## Problem details:
Each line starting at the one that contains "turquoise light bulb: 2 -> 4" and ending at the one that contains "turquoise traffic cone: 2 -> 3" must be returned exactly, and the rest of the listing is left out.

## Material for this task:

┄┄┄┄┄┄┄┄┄┄┄┄┄┄┄┄┄┄┄┄

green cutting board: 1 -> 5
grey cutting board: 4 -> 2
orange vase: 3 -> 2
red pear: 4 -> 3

┄┄┄┄┄┄┄┄┄┄┄┄┄┄┄┄┄┄┄┄

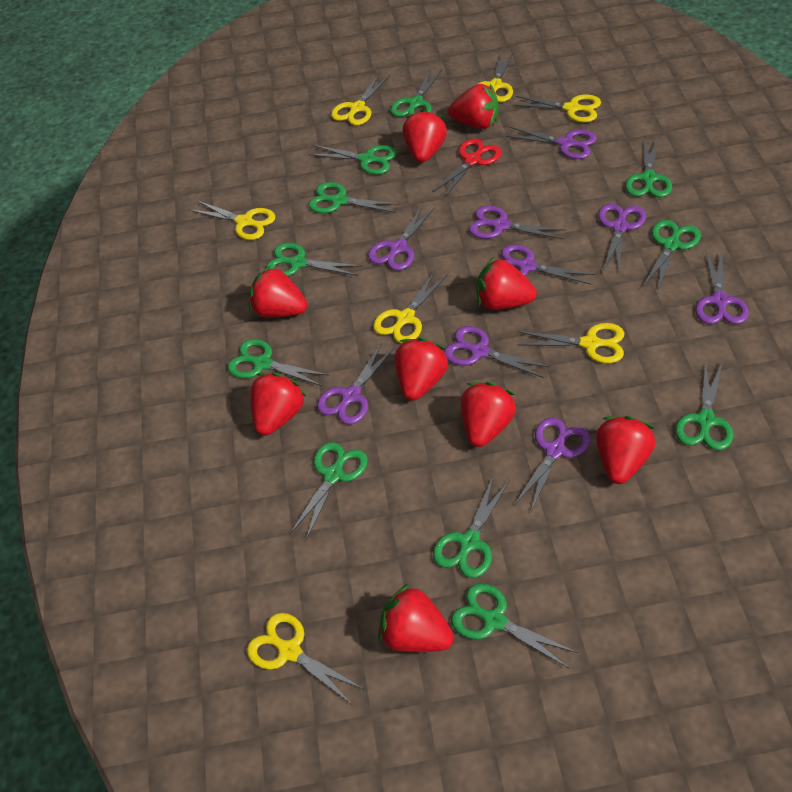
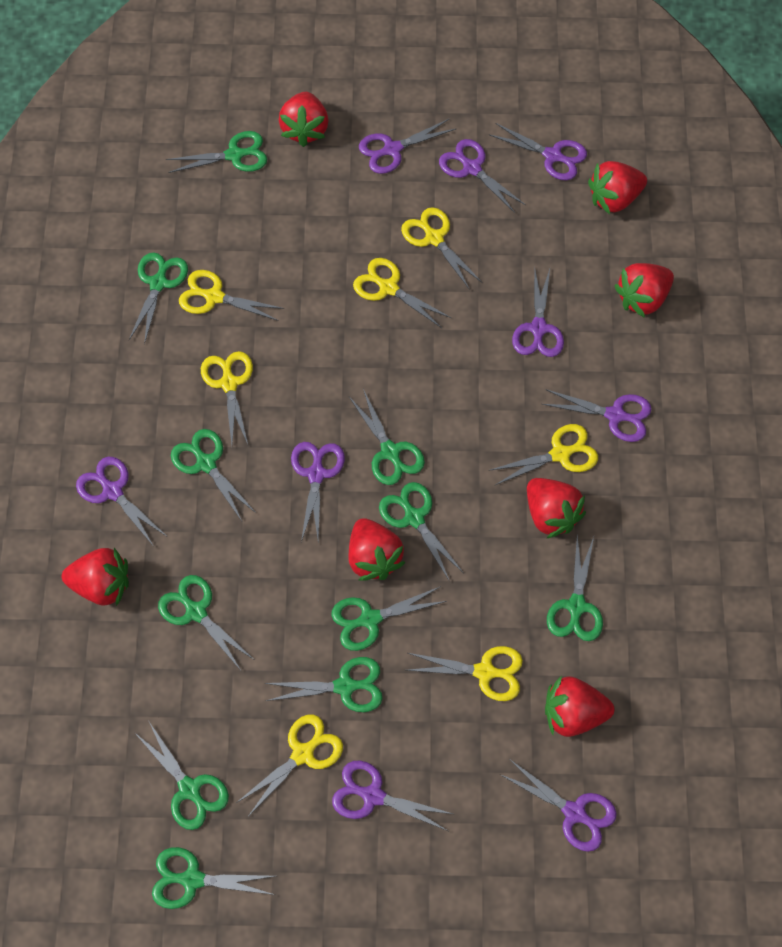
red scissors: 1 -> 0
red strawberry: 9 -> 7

┄┄┄┄┄┄┄┄┄┄┄┄┄┄┄┄┄┄┄┄

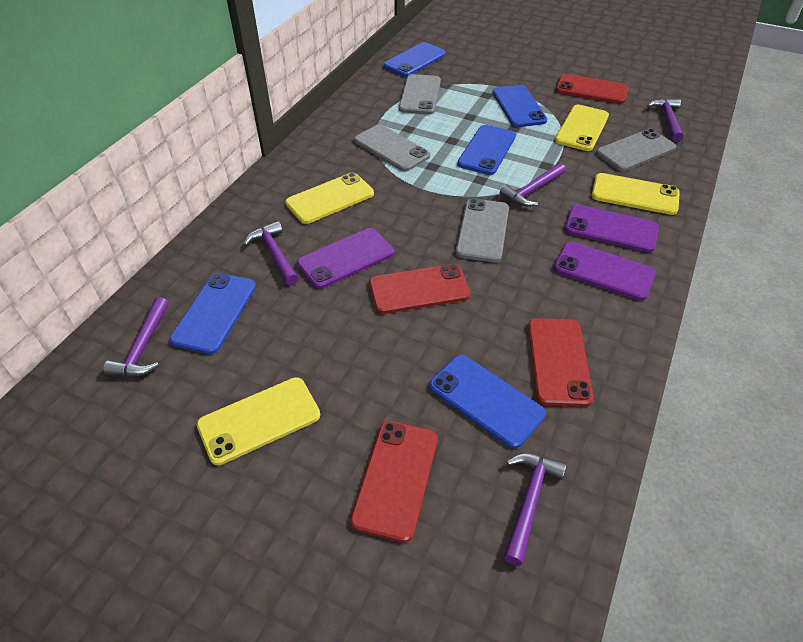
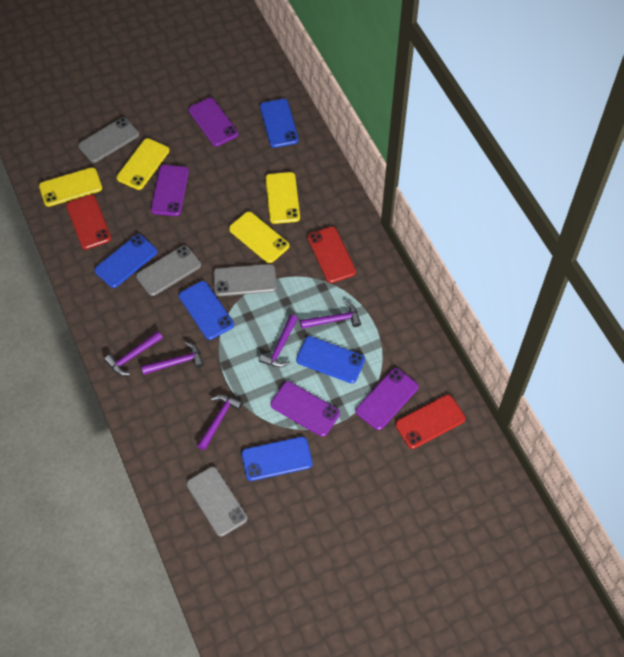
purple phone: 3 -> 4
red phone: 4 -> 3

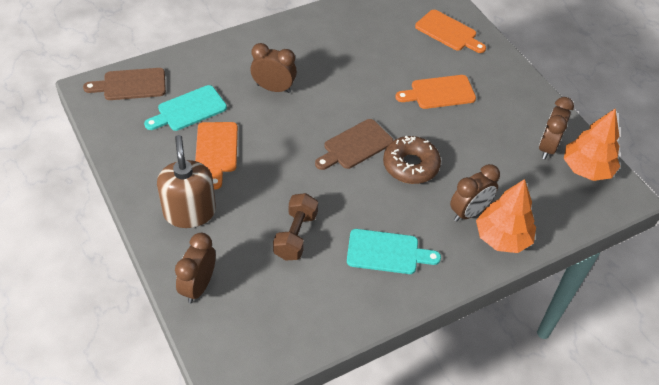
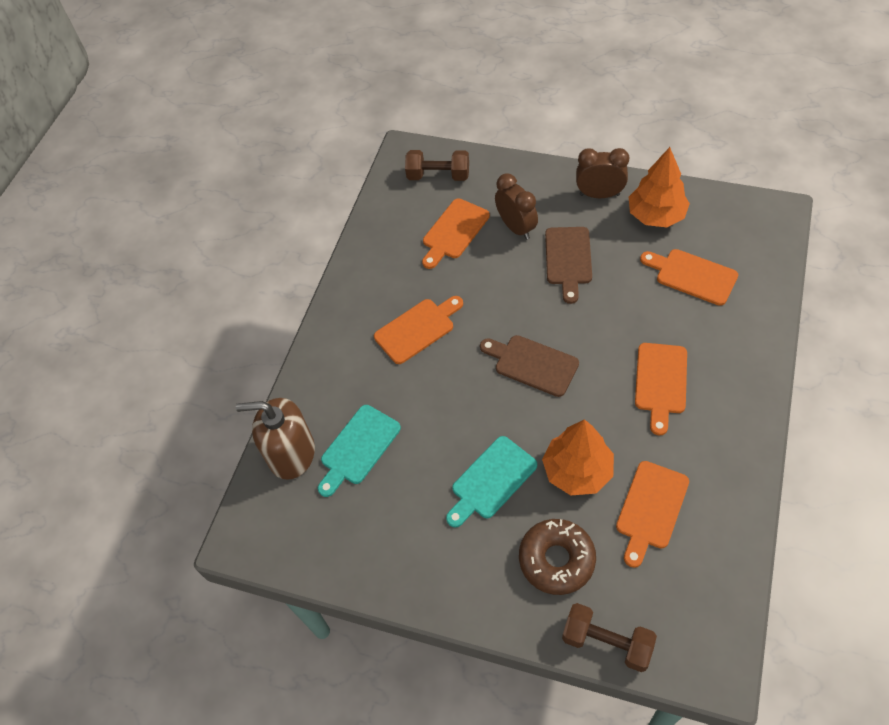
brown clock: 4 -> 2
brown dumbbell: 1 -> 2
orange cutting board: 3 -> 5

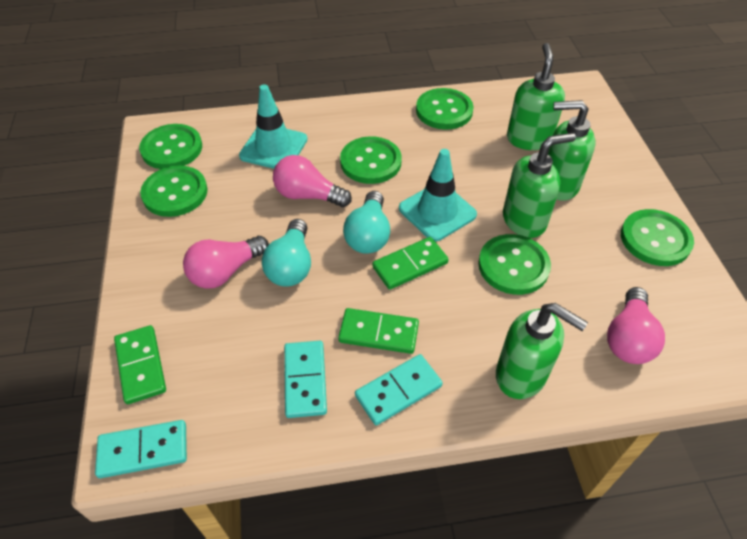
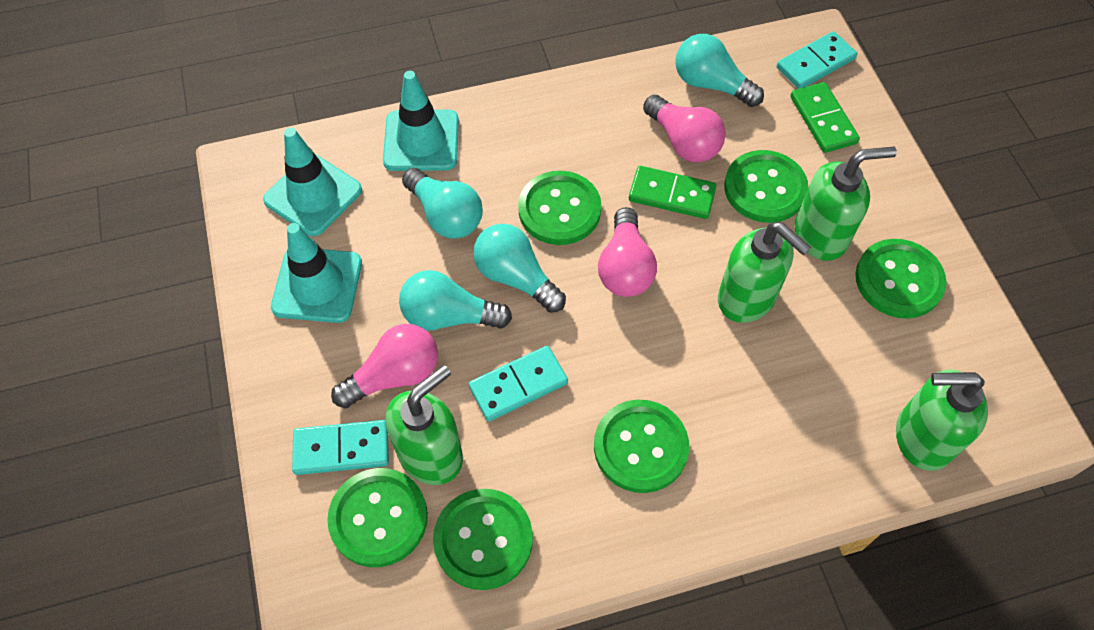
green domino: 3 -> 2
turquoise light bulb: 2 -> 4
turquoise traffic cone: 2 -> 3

┄┄┄┄┄┄┄┄┄┄┄┄┄┄┄┄┄┄┄┄

## Written response:
turquoise light bulb: 2 -> 4
turquoise traffic cone: 2 -> 3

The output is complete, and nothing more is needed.